What to return is the tail of the data, from the line that contains "cyan ellipse: (533, 287)" down to the last line, copied exactly.

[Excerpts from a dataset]
[Start of section]

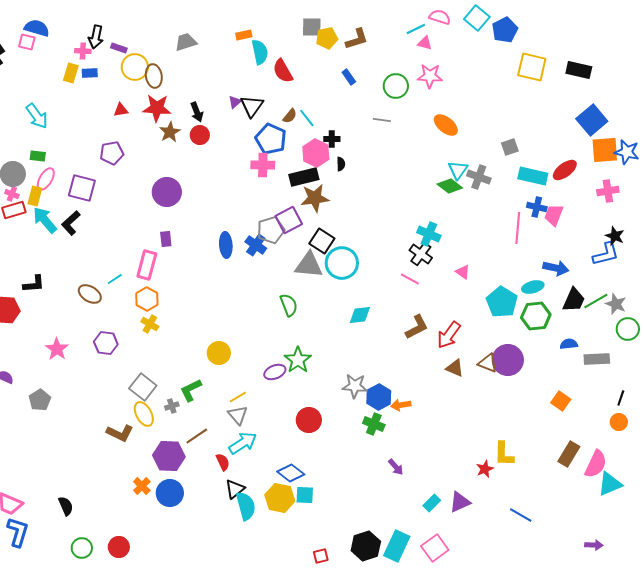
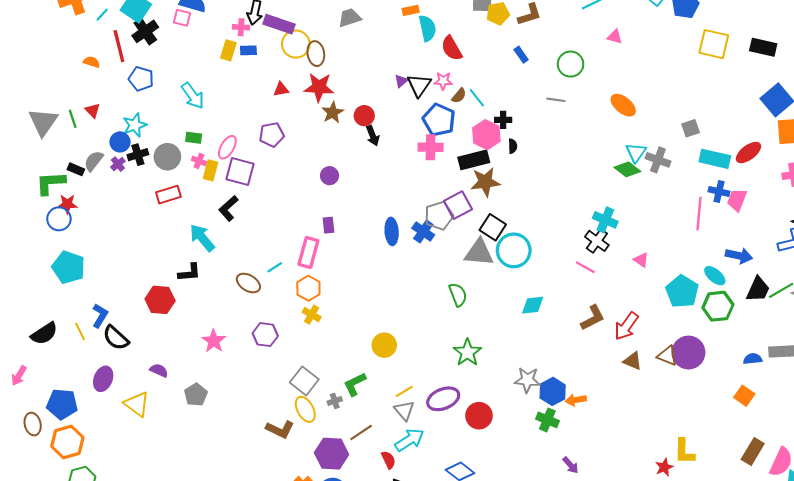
pink triangle: (425, 43) -> (615, 37), moved
purple rectangle: (119, 48) -> (279, 24), size x1.8
pink star: (430, 76) -> (443, 81), moved, size x0.7
black arrow: (197, 112) -> (373, 136), moved
pink ellipse: (46, 179) -> (227, 147), moved
purple circle: (167, 192) -> (329, 176), size x0.6
pink cross: (12, 194) -> (199, 161), moved
yellow rectangle: (35, 196) -> (211, 170), moved
cyan arrow: (45, 220) -> (202, 238), moved
cyan ellipse: (533, 287) -> (715, 276), turned 55
blue semicircle: (569, 344) -> (753, 359), moved
purple ellipse: (275, 372) -> (443, 399), moved, size x1.4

[End of section]

— Your solution —
cyan ellipse: (533, 287) -> (715, 276), turned 55
blue semicircle: (569, 344) -> (753, 359), moved
purple ellipse: (275, 372) -> (443, 399), moved, size x1.4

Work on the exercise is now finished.